● WORK ORDER: From the line below that contains "(667, 186) = (161, 196): turquoise" to the line that contains "(674, 280) = (257, 145): black", repeat every line exactly, both ends included, and nothing else.

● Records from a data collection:
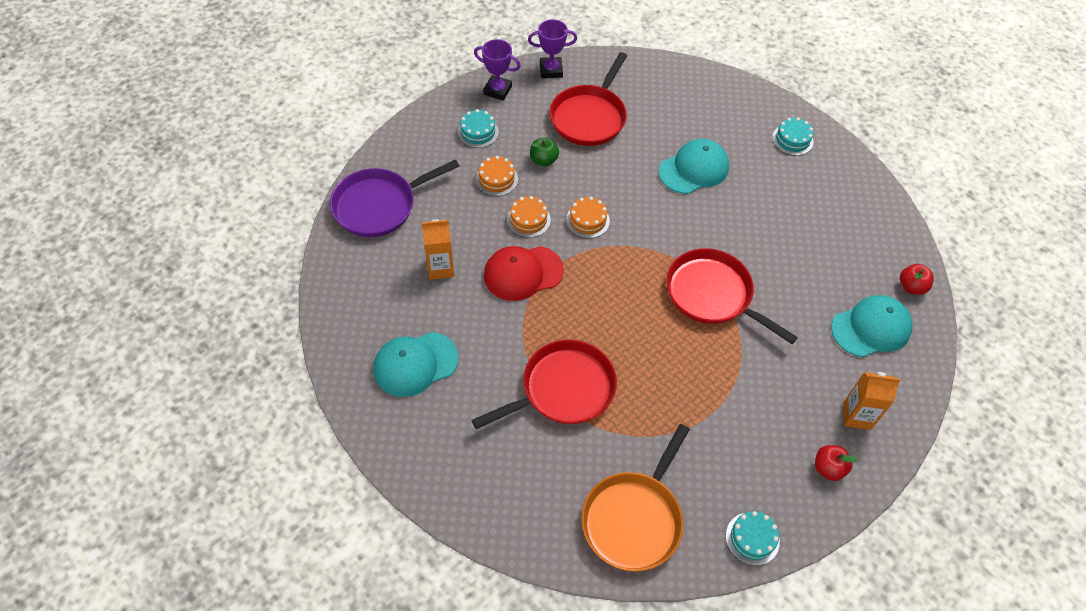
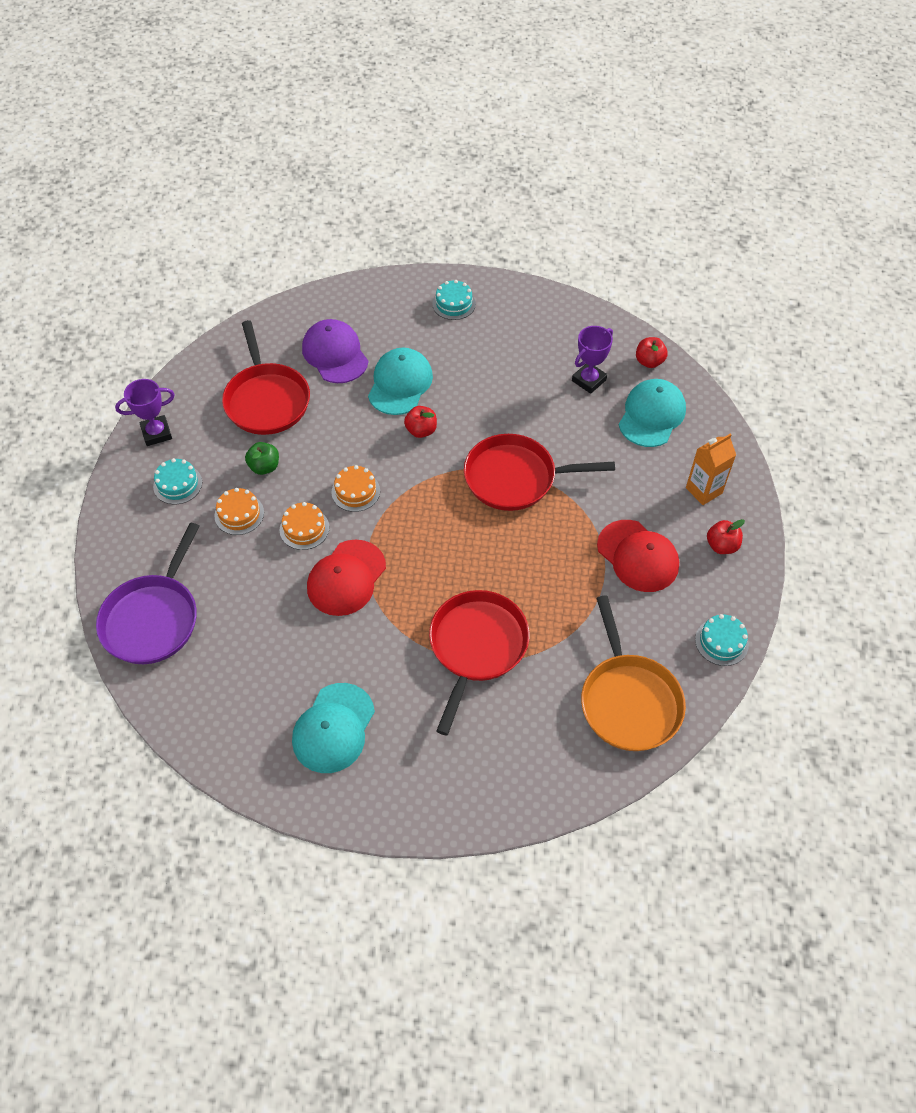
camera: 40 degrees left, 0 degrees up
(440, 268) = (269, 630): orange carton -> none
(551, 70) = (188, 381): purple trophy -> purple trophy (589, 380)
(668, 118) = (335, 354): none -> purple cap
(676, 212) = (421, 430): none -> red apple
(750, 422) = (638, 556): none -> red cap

...

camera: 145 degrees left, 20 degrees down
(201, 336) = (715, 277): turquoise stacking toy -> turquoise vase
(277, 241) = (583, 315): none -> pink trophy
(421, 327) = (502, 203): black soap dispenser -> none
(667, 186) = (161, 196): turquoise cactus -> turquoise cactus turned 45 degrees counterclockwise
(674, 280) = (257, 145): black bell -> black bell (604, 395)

● SOLUTION TO THE EXERCISE:
(667, 186) = (161, 196): turquoise cactus -> turquoise cactus turned 45 degrees counterclockwise
(674, 280) = (257, 145): black bell -> black bell (604, 395)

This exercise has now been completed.